* _WHAT YOU WILL DO_: First find the line with "gray pentagon: rotated 15 degrees clockwise" in the entries below, then set down exactly every line through the line with "black circle: moved 3 px left, 3 px down", that line included.

* _LISTED ENTRIES_:
────────────────

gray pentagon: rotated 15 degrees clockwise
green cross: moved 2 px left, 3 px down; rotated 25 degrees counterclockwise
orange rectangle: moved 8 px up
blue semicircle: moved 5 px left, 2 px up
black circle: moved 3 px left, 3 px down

────────────────

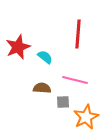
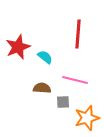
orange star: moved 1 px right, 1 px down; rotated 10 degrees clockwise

────────────────

* _WORKED SOLUTION_:
gray pentagon: rotated 15 degrees clockwise
green cross: moved 2 px left, 3 px down; rotated 25 degrees counterclockwise
orange rectangle: moved 8 px up
blue semicircle: moved 5 px left, 2 px up
black circle: moved 3 px left, 3 px down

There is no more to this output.